▸ Given records

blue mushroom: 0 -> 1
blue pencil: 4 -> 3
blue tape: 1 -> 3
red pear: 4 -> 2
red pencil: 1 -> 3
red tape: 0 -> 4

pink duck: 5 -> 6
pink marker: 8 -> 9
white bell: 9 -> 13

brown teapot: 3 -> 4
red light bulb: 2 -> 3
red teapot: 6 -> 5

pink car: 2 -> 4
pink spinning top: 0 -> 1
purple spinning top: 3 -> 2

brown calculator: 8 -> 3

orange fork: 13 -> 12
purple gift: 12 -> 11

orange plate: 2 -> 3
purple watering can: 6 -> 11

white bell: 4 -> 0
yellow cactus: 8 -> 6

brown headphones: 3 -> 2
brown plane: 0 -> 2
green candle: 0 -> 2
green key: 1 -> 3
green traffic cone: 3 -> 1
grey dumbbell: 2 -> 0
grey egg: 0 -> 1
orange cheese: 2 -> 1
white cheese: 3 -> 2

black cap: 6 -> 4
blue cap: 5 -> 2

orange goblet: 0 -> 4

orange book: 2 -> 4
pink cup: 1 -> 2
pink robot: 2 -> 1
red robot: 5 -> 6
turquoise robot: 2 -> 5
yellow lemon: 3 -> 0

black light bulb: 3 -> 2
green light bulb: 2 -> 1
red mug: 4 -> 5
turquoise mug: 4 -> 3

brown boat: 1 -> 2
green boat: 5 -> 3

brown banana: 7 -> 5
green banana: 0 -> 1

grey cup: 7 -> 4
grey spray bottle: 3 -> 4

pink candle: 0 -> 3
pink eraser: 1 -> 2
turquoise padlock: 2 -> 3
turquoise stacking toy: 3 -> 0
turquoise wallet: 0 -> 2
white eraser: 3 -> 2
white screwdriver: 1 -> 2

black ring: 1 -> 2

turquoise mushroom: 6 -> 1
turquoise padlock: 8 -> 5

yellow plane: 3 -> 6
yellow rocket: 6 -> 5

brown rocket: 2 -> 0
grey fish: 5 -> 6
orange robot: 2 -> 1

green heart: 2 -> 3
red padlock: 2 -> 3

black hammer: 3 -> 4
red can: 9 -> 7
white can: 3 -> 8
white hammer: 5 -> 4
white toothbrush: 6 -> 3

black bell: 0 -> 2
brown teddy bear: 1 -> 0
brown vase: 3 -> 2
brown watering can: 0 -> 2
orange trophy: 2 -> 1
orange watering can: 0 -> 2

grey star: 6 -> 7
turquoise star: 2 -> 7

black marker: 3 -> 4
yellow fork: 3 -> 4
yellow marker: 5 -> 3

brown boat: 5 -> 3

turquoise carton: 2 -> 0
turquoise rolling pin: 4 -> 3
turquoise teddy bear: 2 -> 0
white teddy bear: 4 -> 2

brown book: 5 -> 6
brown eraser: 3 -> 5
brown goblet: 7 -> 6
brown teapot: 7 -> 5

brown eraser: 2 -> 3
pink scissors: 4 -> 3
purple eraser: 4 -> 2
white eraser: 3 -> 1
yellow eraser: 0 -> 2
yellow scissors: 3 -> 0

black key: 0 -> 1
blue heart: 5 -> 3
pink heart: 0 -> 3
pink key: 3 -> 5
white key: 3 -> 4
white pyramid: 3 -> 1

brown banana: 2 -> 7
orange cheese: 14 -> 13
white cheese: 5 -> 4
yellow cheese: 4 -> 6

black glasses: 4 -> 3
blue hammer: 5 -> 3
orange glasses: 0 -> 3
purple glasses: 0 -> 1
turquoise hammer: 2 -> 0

▸ Exercise
Write out again only the lines from the one with "brown boat: 5 -> 3" through the last line of the records above. Keep every word as it stands.

▸ Solution for this task
brown boat: 5 -> 3

turquoise carton: 2 -> 0
turquoise rolling pin: 4 -> 3
turquoise teddy bear: 2 -> 0
white teddy bear: 4 -> 2

brown book: 5 -> 6
brown eraser: 3 -> 5
brown goblet: 7 -> 6
brown teapot: 7 -> 5

brown eraser: 2 -> 3
pink scissors: 4 -> 3
purple eraser: 4 -> 2
white eraser: 3 -> 1
yellow eraser: 0 -> 2
yellow scissors: 3 -> 0

black key: 0 -> 1
blue heart: 5 -> 3
pink heart: 0 -> 3
pink key: 3 -> 5
white key: 3 -> 4
white pyramid: 3 -> 1

brown banana: 2 -> 7
orange cheese: 14 -> 13
white cheese: 5 -> 4
yellow cheese: 4 -> 6

black glasses: 4 -> 3
blue hammer: 5 -> 3
orange glasses: 0 -> 3
purple glasses: 0 -> 1
turquoise hammer: 2 -> 0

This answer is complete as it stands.